What to work on:
Through the line with "red cross: (470, 269) -> (330, 59), moved" and starting from the first line, return the records below word for word, with pictures left out.

Data:
↓

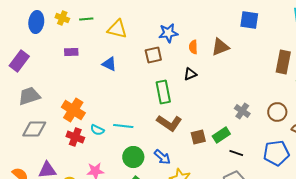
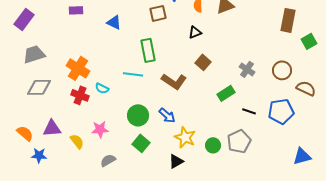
green rectangle: (163, 92) -> (148, 50), moved
cyan line: (123, 126) -> (133, 74), moved
brown square: (198, 137) -> (203, 62), moved, turned -35
black line: (236, 153) -> (249, 111), moved

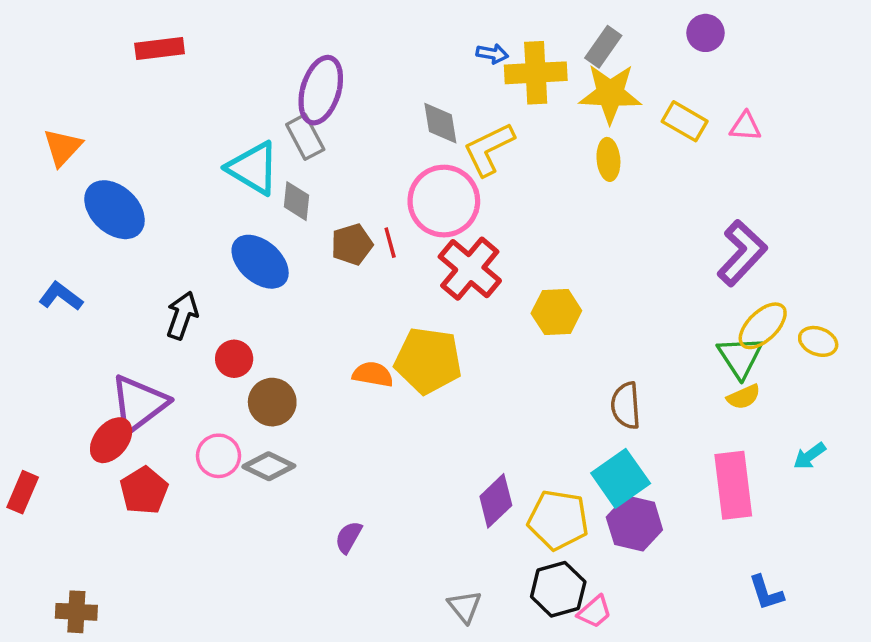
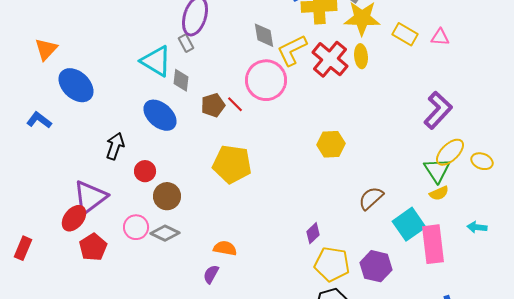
gray rectangle: (305, 137) -> (186, 43), size x0.7
red line: (390, 243) -> (235, 104), turned -30
red cross: (470, 269) -> (330, 59), moved
blue L-shape: (61, 296) -> (39, 120), moved
yellow pentagon: (428, 360) -> (232, 164), moved
orange semicircle: (373, 374) -> (225, 248), moved
brown semicircle: (626, 406) -> (371, 198), turned 52
cyan arrow: (809, 456) -> (477, 227), turned 42
cyan square: (621, 478) -> (409, 224), moved
purple diamond: (496, 501) -> (313, 233), moved, size x0.7

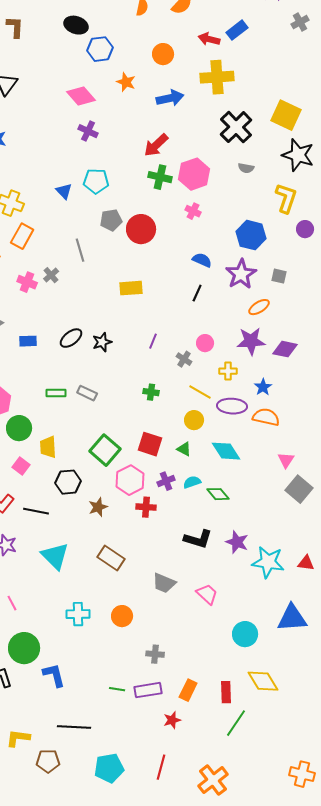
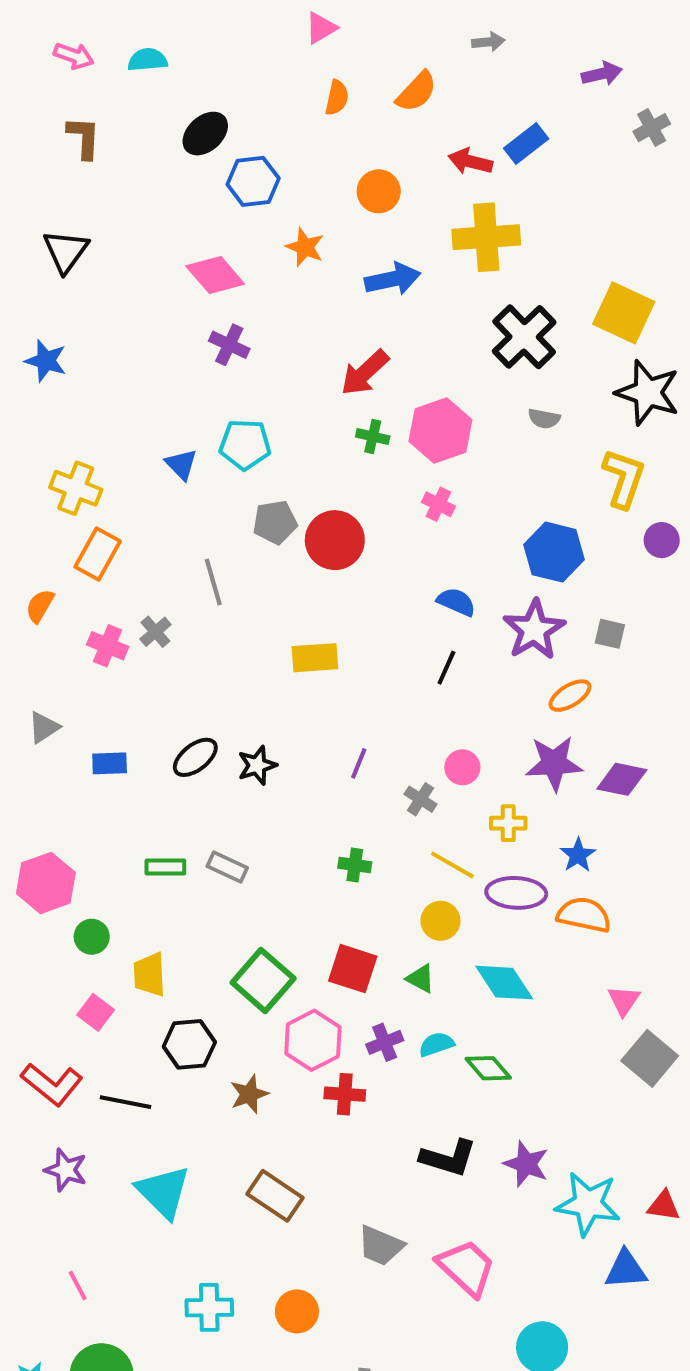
black ellipse: (76, 25) -> (205, 134), turned -60
green cross: (160, 177) -> (373, 436), size x0.7
green circle: (19, 428) -> (92, 937), size x0.7
pink trapezoid: (207, 594) -> (466, 1268), size x1.4
blue triangle: (292, 618) -> (626, 1270), moved, size x0.7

↑

Task result:
green rectangle: (163, 92) -> (148, 50), moved
cyan line: (123, 126) -> (133, 74), moved
brown square: (198, 137) -> (203, 62), moved, turned -35
black line: (236, 153) -> (249, 111), moved

gray rectangle: (305, 137) -> (186, 43), size x0.7
red line: (390, 243) -> (235, 104), turned -30
red cross: (470, 269) -> (330, 59), moved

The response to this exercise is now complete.